Tally how many lines in the data hold the word "orange", and give the result with no other text.

_Provided material_

▼

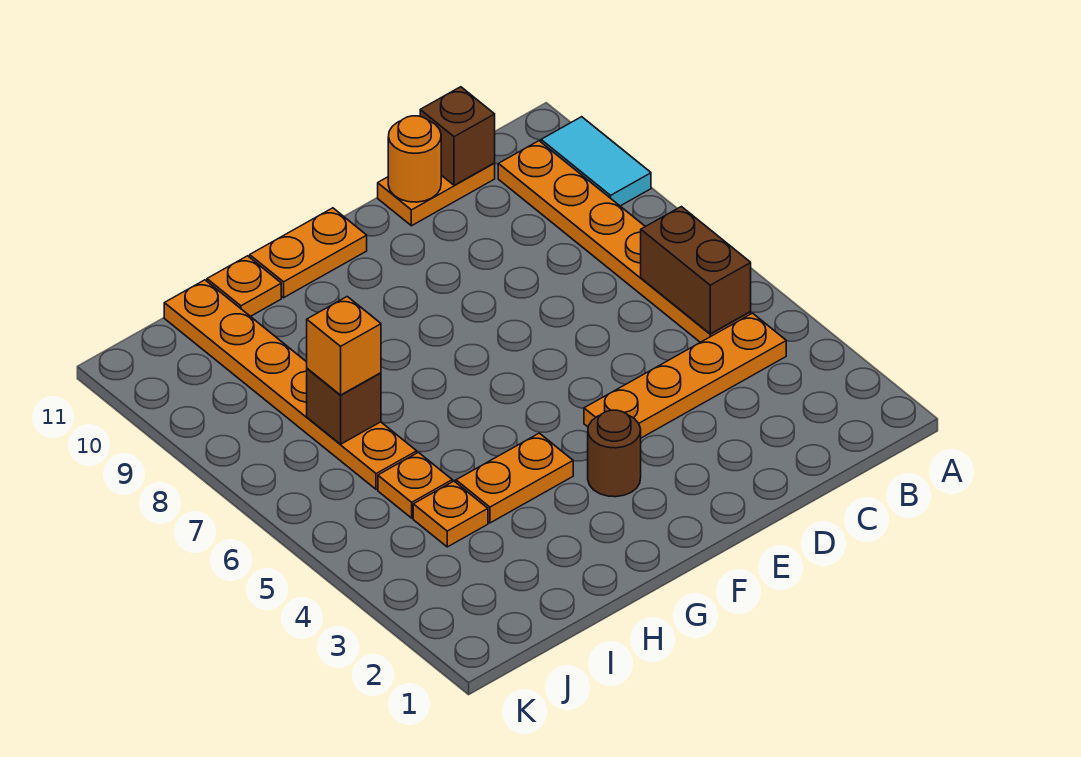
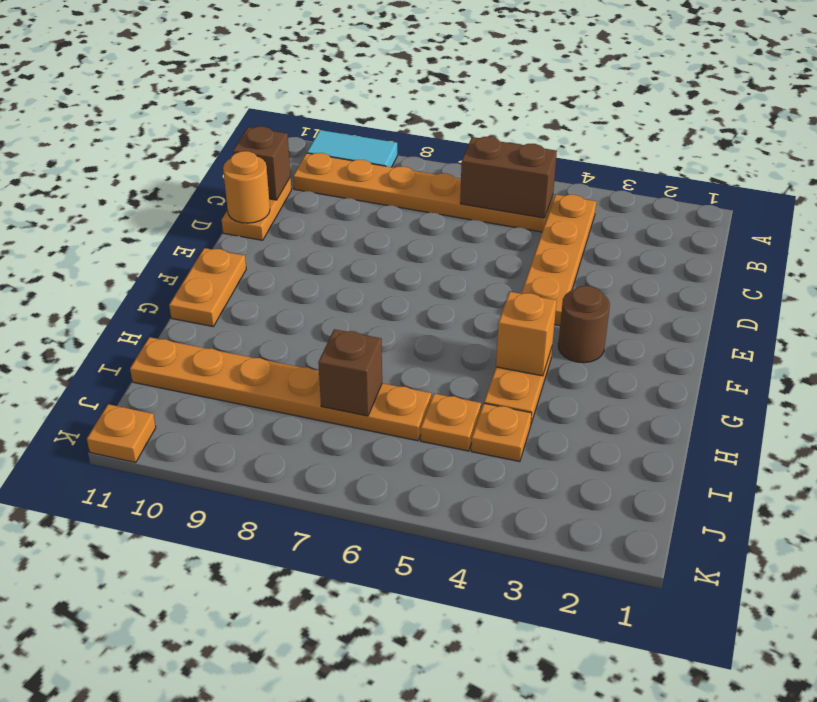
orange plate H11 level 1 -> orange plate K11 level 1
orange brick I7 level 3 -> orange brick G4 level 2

▲
▼

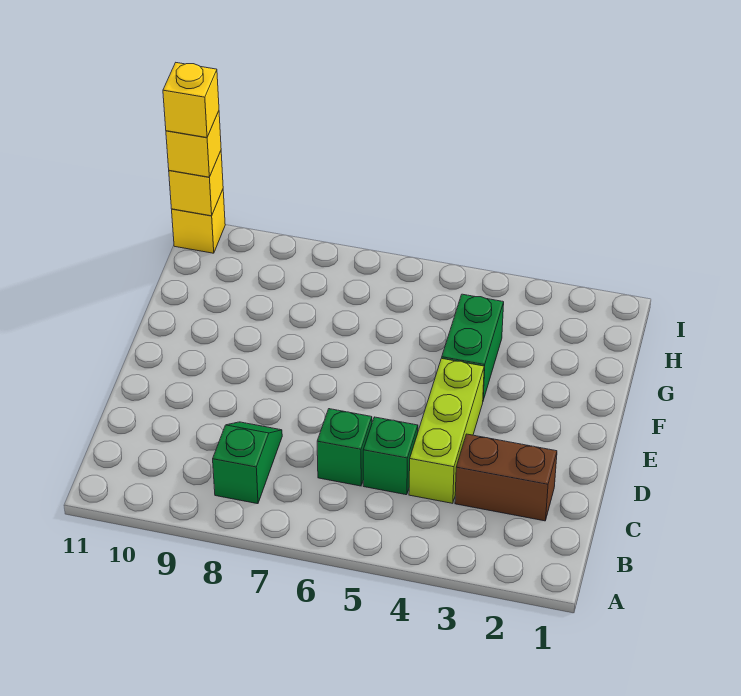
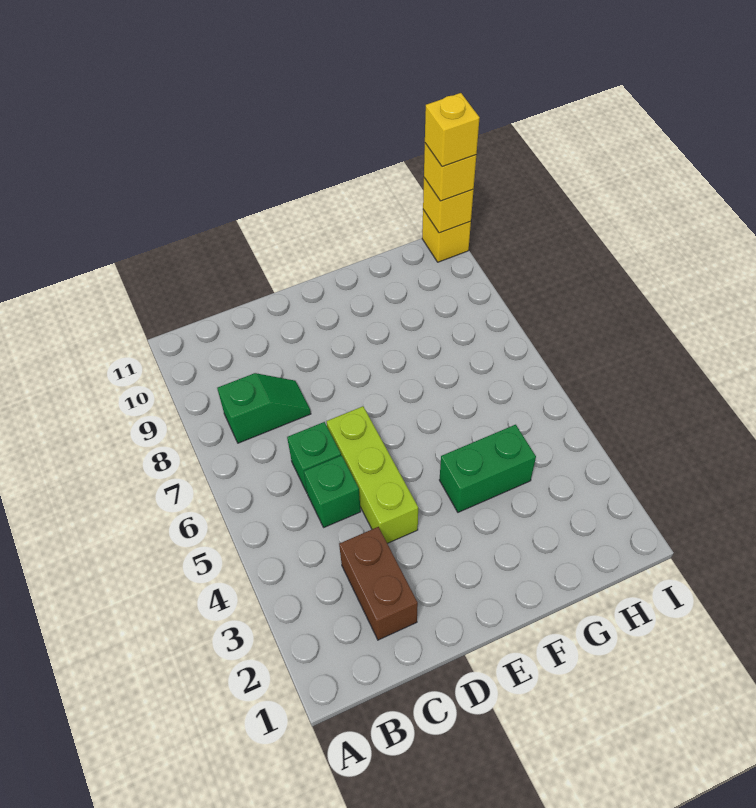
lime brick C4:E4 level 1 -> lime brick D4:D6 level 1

▲
▼

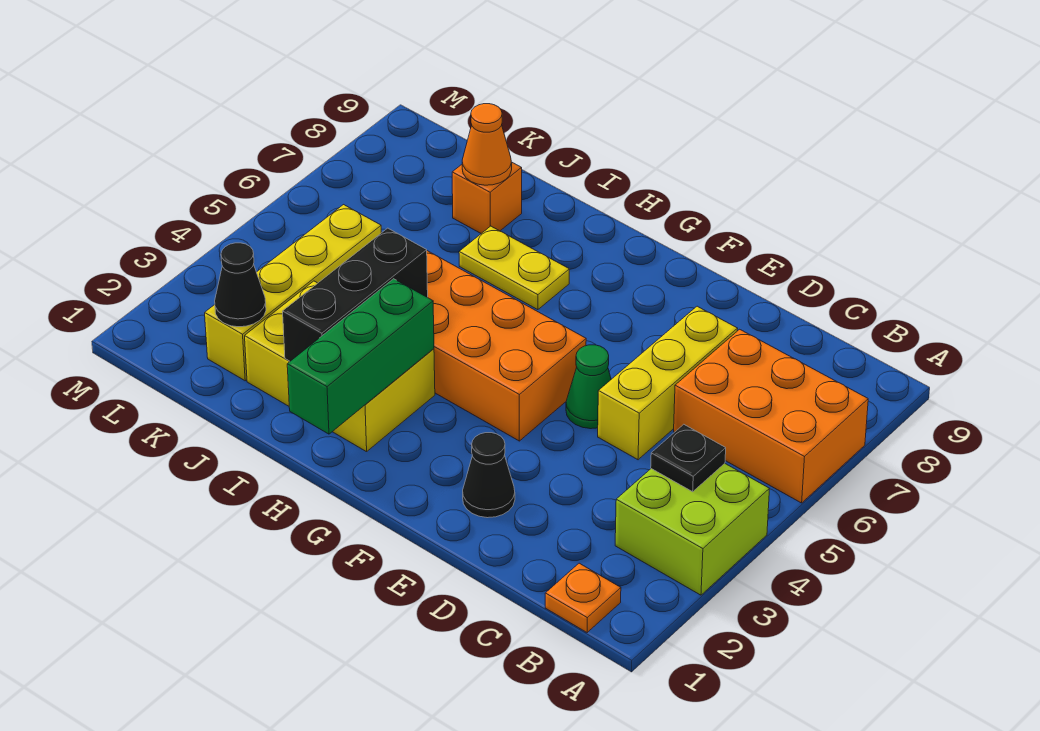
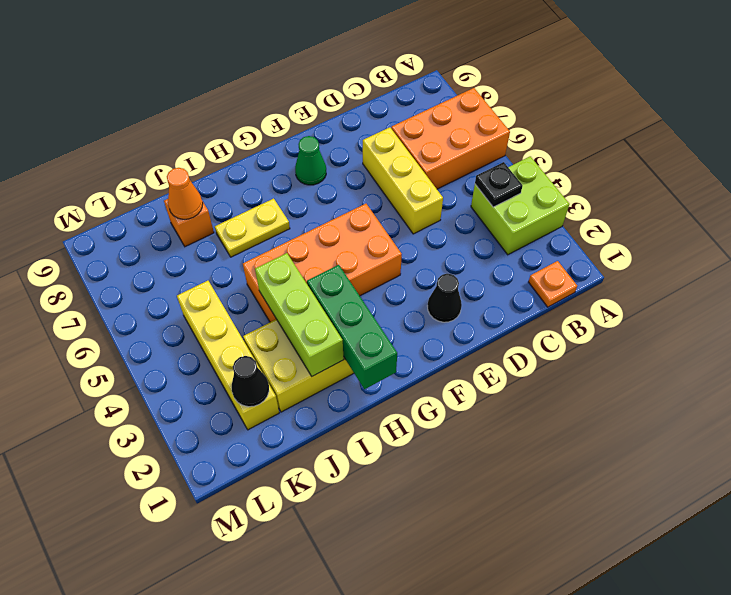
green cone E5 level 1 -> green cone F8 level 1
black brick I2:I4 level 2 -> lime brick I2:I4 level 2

▲

_Answer to the exercise_
2